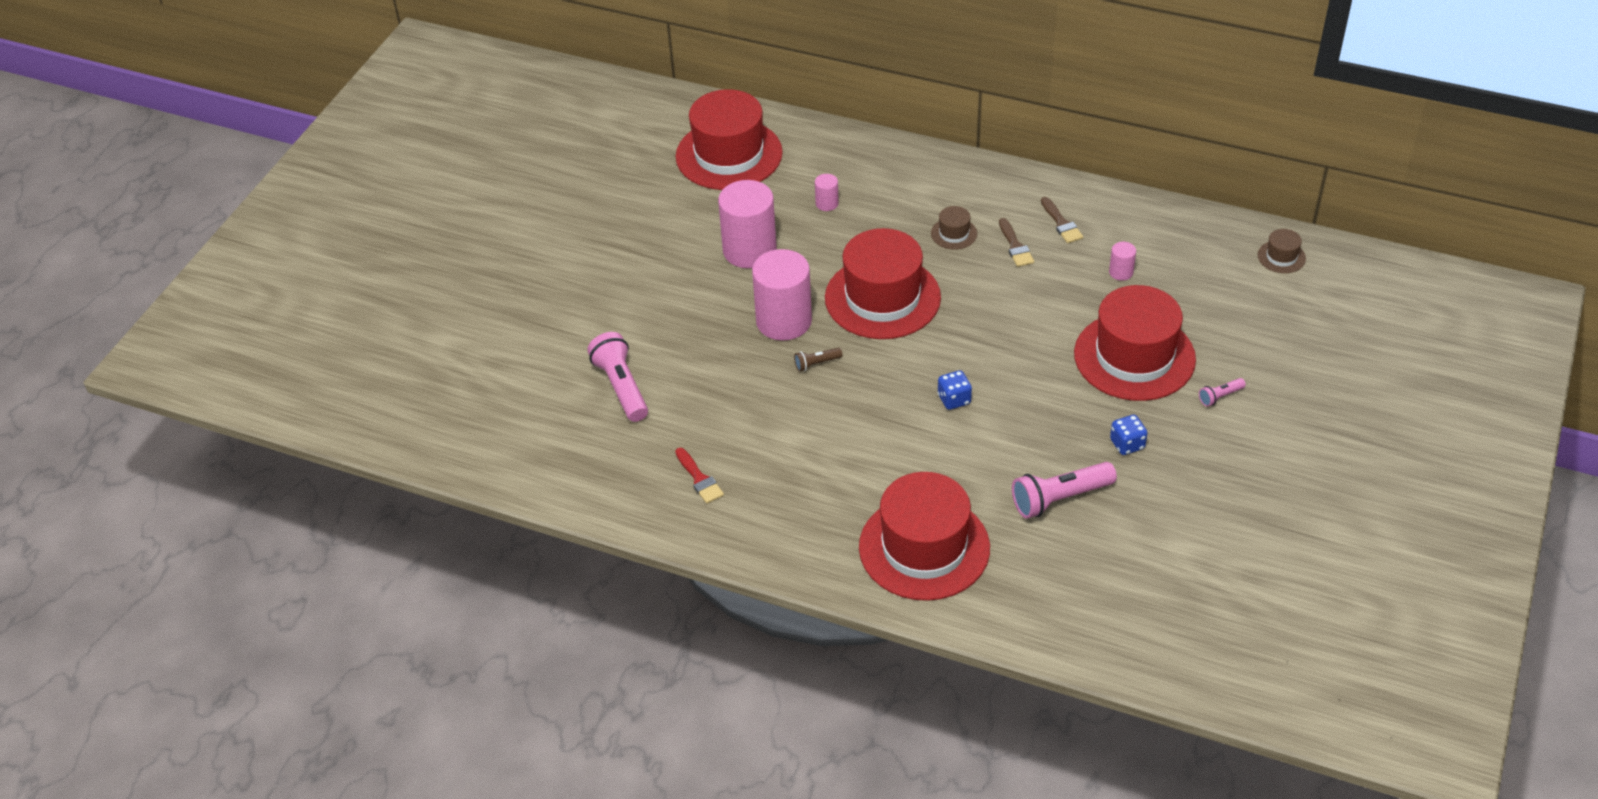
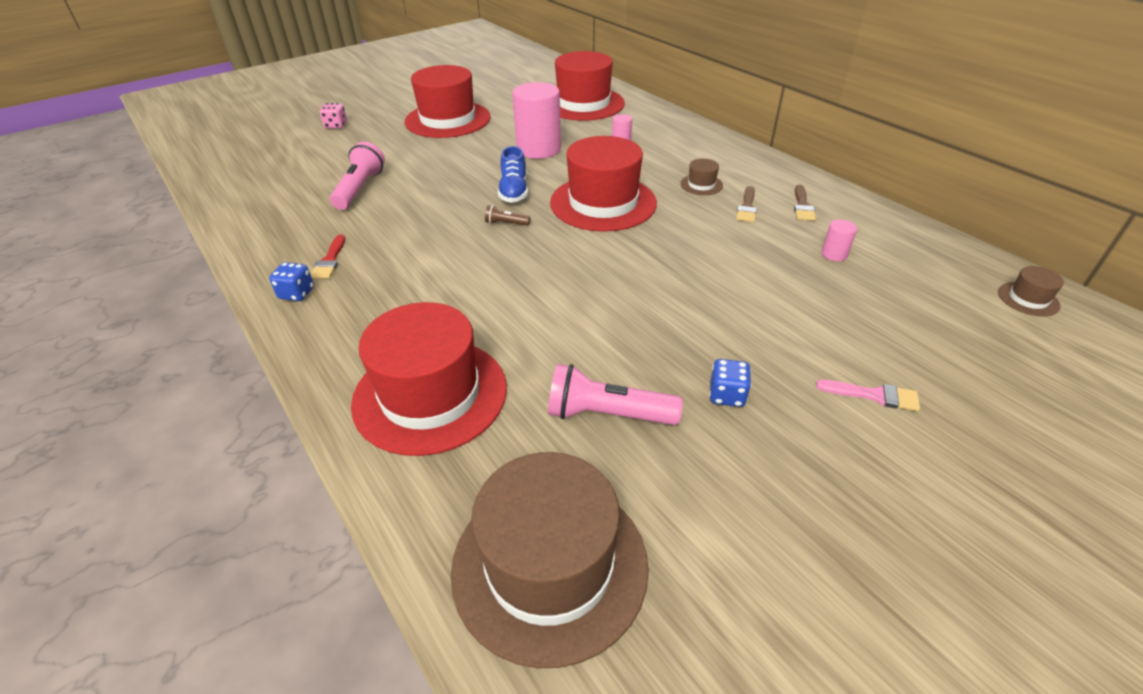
camera: 30 degrees right, 5 degrees down
pink cylinder [752,249,812,341] -> blue shoe [498,146,528,203]
blue dice [938,370,972,410] -> blue dice moved to [269,262,314,301]
red hat [1074,285,1196,401] -> red hat moved to [405,65,491,138]
pink flashlight [1199,378,1246,407] -> pink brush [816,380,920,411]
none -> pink dice [320,103,347,128]
none -> brown hat [451,452,649,668]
* * *
◆ **Task goal**: The job is to return the listing above exactly, minus its pictures.

◆ **Answer area**:
camera: 30 degrees right, 5 degrees down
pink cylinder [752,249,812,341] -> blue shoe [498,146,528,203]
blue dice [938,370,972,410] -> blue dice moved to [269,262,314,301]
red hat [1074,285,1196,401] -> red hat moved to [405,65,491,138]
pink flashlight [1199,378,1246,407] -> pink brush [816,380,920,411]
none -> pink dice [320,103,347,128]
none -> brown hat [451,452,649,668]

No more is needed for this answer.